--- Problem statement ---
Would you please return only the lines from the one with "(874, 440) = (774, 356): none -> pink plane" through the last line of the records below, leaving the pictures out?

____________

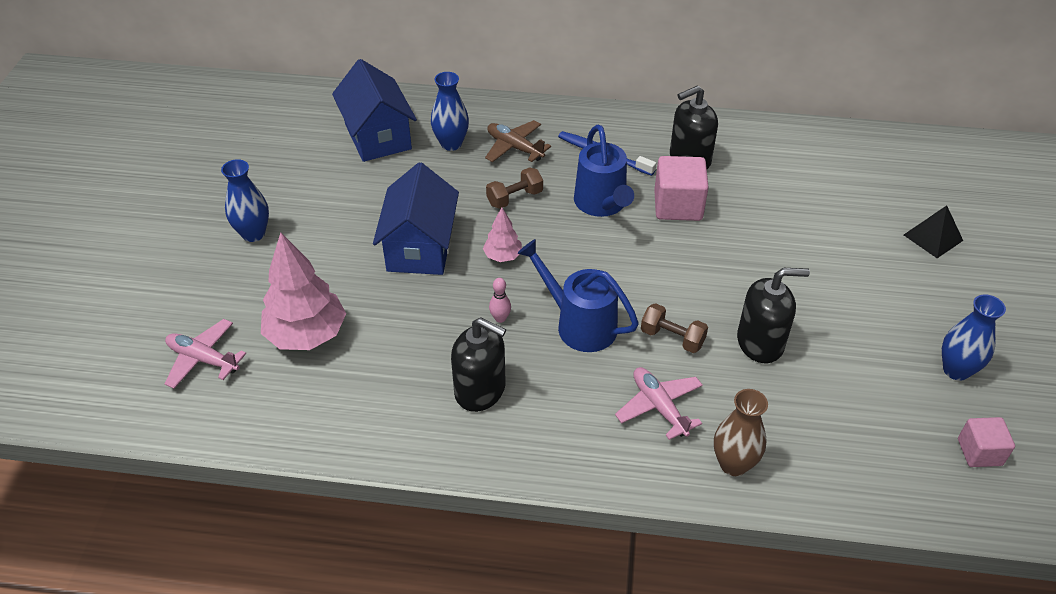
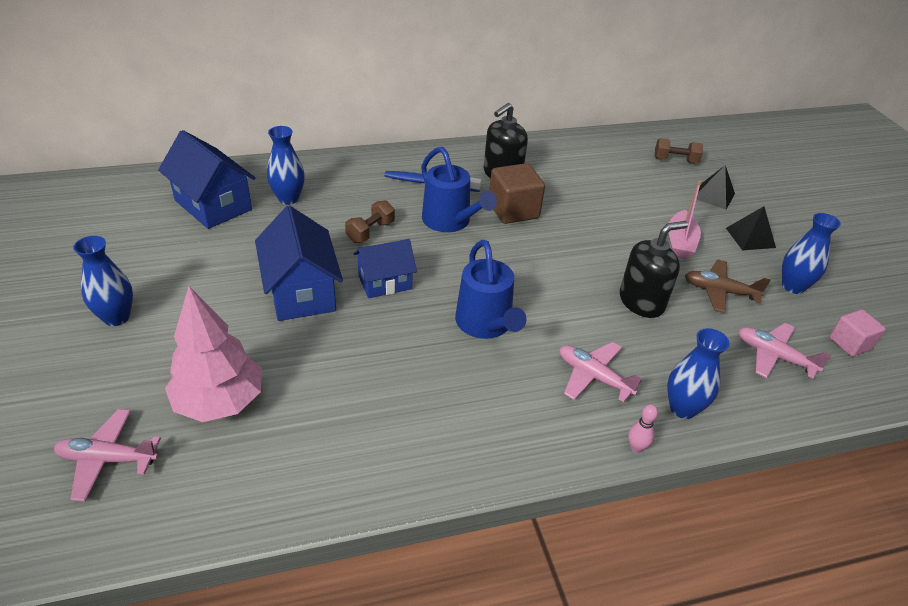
camera: 25 degrees left, 5 degrees down
(480, 390) = (426, 407): black soap dispenser -> none
(500, 318) = (411, 337): pink bowling pin -> pink bowling pin (636, 447)
(503, 256) = (385, 282): pink tree -> blue house
(514, 147) = (349, 191): brown plane -> brown plane (719, 291)
(580, 324) = (486, 324): blue watering can -> blue watering can turned 120 degrees counterclockwise
(672, 338) = (570, 316): brown dumbbell -> brown dumbbell (675, 160)
(678, 205) = (513, 210): pink cube -> brown cube
(733, 464) = (682, 408): brown vase -> blue vase
(850, 286) = (680, 242): none -> pink boat
(874, 440) = (774, 356): none -> pink plane
(944, 300) = (750, 237): none -> black pyramid

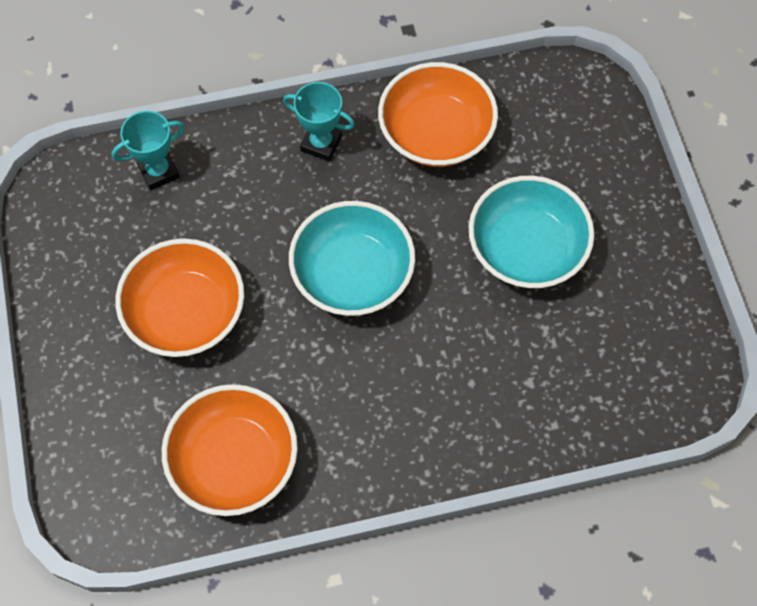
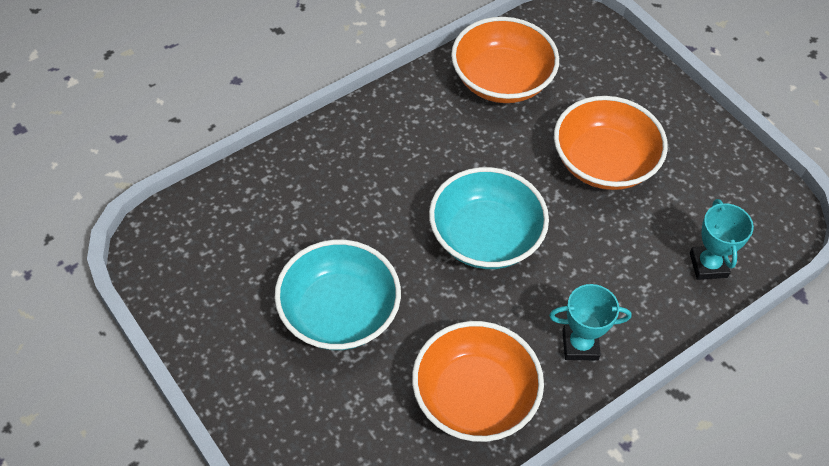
camera: 155 degrees right, 10 degrees down
(158, 171) = (708, 265): turquoise trophy -> turquoise trophy turned 45 degrees counterclockwise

____________

--- Answer space ---
(874, 440) = (774, 356): none -> pink plane
(944, 300) = (750, 237): none -> black pyramid

camera: 155 degrees right, 10 degrees down
(158, 171) = (708, 265): turquoise trophy -> turquoise trophy turned 45 degrees counterclockwise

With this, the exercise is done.